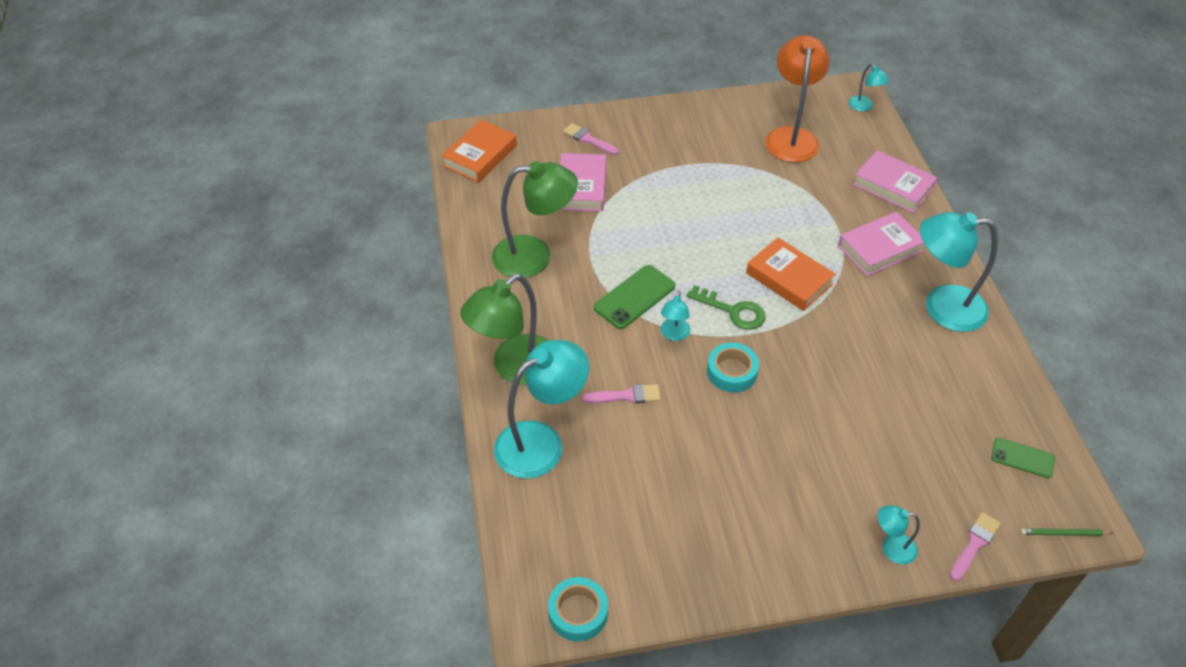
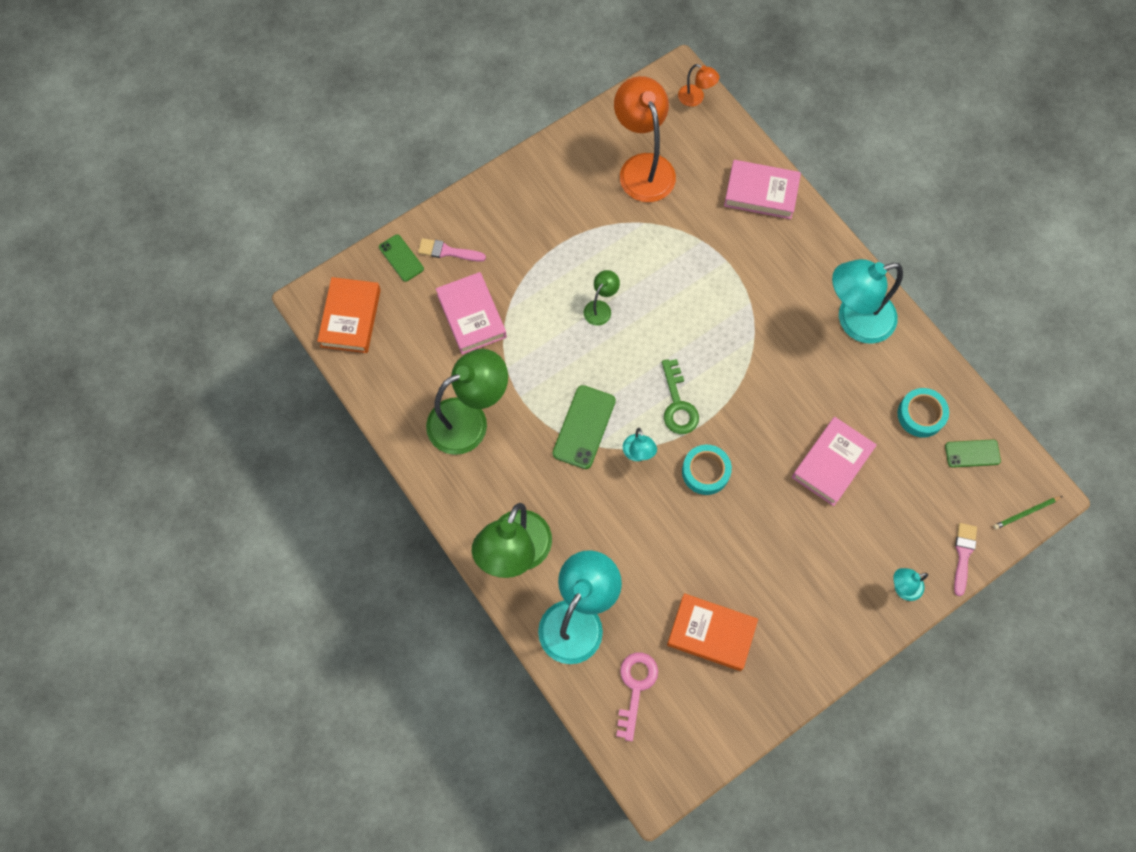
camera: 25 degrees left, 20 degrees up
(547, 131) = (401, 258): none -> green phone
(563, 522) = (635, 688): none -> pink key
(578, 612) = (687, 763): turquoise tape -> turquoise tape (921, 415)
(626, 396) = (627, 538): pink brush -> none
(699, 218) = (600, 308): none -> green lamp
(733, 311) = (678, 404): green key -> green key turned 75 degrees clockwise
(789, 279) = (712, 345): orange book -> orange book (711, 633)
(864, 107) = (695, 98): turquoise lamp -> orange lamp
(880, 248) = (777, 275): pink book -> pink book (832, 463)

REQUIREMENT: Within the entries above, how many lines include the word "pink"? Respond with the number only.

RESULT BELOW: 3